_Excerpted data_
— START —

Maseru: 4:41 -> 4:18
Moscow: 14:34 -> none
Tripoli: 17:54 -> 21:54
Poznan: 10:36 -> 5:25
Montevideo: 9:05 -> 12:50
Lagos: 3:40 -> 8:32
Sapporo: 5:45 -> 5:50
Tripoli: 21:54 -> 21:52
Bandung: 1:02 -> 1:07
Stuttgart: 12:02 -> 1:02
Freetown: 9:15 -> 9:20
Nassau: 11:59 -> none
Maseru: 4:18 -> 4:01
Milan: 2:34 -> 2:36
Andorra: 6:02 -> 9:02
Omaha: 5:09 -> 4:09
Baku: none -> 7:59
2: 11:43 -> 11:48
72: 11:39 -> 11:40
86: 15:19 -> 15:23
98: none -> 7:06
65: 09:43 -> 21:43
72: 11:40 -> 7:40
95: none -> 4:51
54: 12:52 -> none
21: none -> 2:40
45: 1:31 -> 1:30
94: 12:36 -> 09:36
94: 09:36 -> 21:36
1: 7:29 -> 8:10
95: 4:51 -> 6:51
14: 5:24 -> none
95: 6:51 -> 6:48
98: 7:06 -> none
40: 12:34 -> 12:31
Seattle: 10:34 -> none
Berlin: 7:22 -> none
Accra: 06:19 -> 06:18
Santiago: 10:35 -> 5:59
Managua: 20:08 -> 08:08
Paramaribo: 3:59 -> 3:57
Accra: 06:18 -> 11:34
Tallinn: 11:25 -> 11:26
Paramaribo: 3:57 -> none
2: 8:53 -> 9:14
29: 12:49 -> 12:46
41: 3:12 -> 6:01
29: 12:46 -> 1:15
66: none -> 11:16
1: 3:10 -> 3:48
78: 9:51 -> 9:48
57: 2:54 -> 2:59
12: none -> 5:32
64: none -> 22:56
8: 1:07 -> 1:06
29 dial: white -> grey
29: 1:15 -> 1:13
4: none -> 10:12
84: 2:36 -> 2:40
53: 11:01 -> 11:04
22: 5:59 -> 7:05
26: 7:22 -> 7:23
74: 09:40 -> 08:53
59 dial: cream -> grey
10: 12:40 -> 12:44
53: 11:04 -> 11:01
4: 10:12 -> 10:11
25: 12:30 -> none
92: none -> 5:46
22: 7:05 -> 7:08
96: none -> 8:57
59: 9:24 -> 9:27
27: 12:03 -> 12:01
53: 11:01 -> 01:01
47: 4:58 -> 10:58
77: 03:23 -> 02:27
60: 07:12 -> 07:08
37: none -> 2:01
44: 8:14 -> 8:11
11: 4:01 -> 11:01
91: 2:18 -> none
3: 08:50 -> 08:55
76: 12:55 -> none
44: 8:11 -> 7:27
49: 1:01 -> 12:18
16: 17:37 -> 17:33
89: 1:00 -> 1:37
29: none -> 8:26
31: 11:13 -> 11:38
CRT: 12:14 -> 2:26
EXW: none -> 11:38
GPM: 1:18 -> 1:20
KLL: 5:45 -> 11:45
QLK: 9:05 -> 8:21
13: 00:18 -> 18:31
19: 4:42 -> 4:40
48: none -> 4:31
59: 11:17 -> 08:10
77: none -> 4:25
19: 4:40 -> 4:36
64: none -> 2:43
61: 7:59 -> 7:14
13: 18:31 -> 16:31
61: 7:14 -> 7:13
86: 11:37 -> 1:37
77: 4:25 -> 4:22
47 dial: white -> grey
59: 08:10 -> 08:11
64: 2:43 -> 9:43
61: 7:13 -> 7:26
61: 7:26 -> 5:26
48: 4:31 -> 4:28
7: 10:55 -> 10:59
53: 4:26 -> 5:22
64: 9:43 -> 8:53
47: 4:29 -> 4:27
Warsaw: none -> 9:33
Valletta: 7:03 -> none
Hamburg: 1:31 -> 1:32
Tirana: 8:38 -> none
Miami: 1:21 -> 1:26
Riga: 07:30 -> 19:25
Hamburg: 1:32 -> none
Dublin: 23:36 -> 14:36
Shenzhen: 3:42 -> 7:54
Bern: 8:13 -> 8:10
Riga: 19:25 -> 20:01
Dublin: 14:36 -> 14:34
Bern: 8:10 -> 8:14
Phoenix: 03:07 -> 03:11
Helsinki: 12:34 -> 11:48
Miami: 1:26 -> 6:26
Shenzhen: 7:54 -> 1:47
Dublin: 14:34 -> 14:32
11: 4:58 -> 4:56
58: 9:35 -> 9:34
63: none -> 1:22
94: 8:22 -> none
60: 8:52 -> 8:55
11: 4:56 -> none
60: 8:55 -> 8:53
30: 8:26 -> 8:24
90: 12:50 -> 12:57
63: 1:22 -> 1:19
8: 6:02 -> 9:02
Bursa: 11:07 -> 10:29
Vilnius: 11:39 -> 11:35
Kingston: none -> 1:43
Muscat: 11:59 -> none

— END —

_To be done_
Could you update the records above so that each "dial" reads "face" and nothing else changes?

_Result of this task_
Maseru: 4:41 -> 4:18
Moscow: 14:34 -> none
Tripoli: 17:54 -> 21:54
Poznan: 10:36 -> 5:25
Montevideo: 9:05 -> 12:50
Lagos: 3:40 -> 8:32
Sapporo: 5:45 -> 5:50
Tripoli: 21:54 -> 21:52
Bandung: 1:02 -> 1:07
Stuttgart: 12:02 -> 1:02
Freetown: 9:15 -> 9:20
Nassau: 11:59 -> none
Maseru: 4:18 -> 4:01
Milan: 2:34 -> 2:36
Andorra: 6:02 -> 9:02
Omaha: 5:09 -> 4:09
Baku: none -> 7:59
2: 11:43 -> 11:48
72: 11:39 -> 11:40
86: 15:19 -> 15:23
98: none -> 7:06
65: 09:43 -> 21:43
72: 11:40 -> 7:40
95: none -> 4:51
54: 12:52 -> none
21: none -> 2:40
45: 1:31 -> 1:30
94: 12:36 -> 09:36
94: 09:36 -> 21:36
1: 7:29 -> 8:10
95: 4:51 -> 6:51
14: 5:24 -> none
95: 6:51 -> 6:48
98: 7:06 -> none
40: 12:34 -> 12:31
Seattle: 10:34 -> none
Berlin: 7:22 -> none
Accra: 06:19 -> 06:18
Santiago: 10:35 -> 5:59
Managua: 20:08 -> 08:08
Paramaribo: 3:59 -> 3:57
Accra: 06:18 -> 11:34
Tallinn: 11:25 -> 11:26
Paramaribo: 3:57 -> none
2: 8:53 -> 9:14
29: 12:49 -> 12:46
41: 3:12 -> 6:01
29: 12:46 -> 1:15
66: none -> 11:16
1: 3:10 -> 3:48
78: 9:51 -> 9:48
57: 2:54 -> 2:59
12: none -> 5:32
64: none -> 22:56
8: 1:07 -> 1:06
29 face: white -> grey
29: 1:15 -> 1:13
4: none -> 10:12
84: 2:36 -> 2:40
53: 11:01 -> 11:04
22: 5:59 -> 7:05
26: 7:22 -> 7:23
74: 09:40 -> 08:53
59 face: cream -> grey
10: 12:40 -> 12:44
53: 11:04 -> 11:01
4: 10:12 -> 10:11
25: 12:30 -> none
92: none -> 5:46
22: 7:05 -> 7:08
96: none -> 8:57
59: 9:24 -> 9:27
27: 12:03 -> 12:01
53: 11:01 -> 01:01
47: 4:58 -> 10:58
77: 03:23 -> 02:27
60: 07:12 -> 07:08
37: none -> 2:01
44: 8:14 -> 8:11
11: 4:01 -> 11:01
91: 2:18 -> none
3: 08:50 -> 08:55
76: 12:55 -> none
44: 8:11 -> 7:27
49: 1:01 -> 12:18
16: 17:37 -> 17:33
89: 1:00 -> 1:37
29: none -> 8:26
31: 11:13 -> 11:38
CRT: 12:14 -> 2:26
EXW: none -> 11:38
GPM: 1:18 -> 1:20
KLL: 5:45 -> 11:45
QLK: 9:05 -> 8:21
13: 00:18 -> 18:31
19: 4:42 -> 4:40
48: none -> 4:31
59: 11:17 -> 08:10
77: none -> 4:25
19: 4:40 -> 4:36
64: none -> 2:43
61: 7:59 -> 7:14
13: 18:31 -> 16:31
61: 7:14 -> 7:13
86: 11:37 -> 1:37
77: 4:25 -> 4:22
47 face: white -> grey
59: 08:10 -> 08:11
64: 2:43 -> 9:43
61: 7:13 -> 7:26
61: 7:26 -> 5:26
48: 4:31 -> 4:28
7: 10:55 -> 10:59
53: 4:26 -> 5:22
64: 9:43 -> 8:53
47: 4:29 -> 4:27
Warsaw: none -> 9:33
Valletta: 7:03 -> none
Hamburg: 1:31 -> 1:32
Tirana: 8:38 -> none
Miami: 1:21 -> 1:26
Riga: 07:30 -> 19:25
Hamburg: 1:32 -> none
Dublin: 23:36 -> 14:36
Shenzhen: 3:42 -> 7:54
Bern: 8:13 -> 8:10
Riga: 19:25 -> 20:01
Dublin: 14:36 -> 14:34
Bern: 8:10 -> 8:14
Phoenix: 03:07 -> 03:11
Helsinki: 12:34 -> 11:48
Miami: 1:26 -> 6:26
Shenzhen: 7:54 -> 1:47
Dublin: 14:34 -> 14:32
11: 4:58 -> 4:56
58: 9:35 -> 9:34
63: none -> 1:22
94: 8:22 -> none
60: 8:52 -> 8:55
11: 4:56 -> none
60: 8:55 -> 8:53
30: 8:26 -> 8:24
90: 12:50 -> 12:57
63: 1:22 -> 1:19
8: 6:02 -> 9:02
Bursa: 11:07 -> 10:29
Vilnius: 11:39 -> 11:35
Kingston: none -> 1:43
Muscat: 11:59 -> none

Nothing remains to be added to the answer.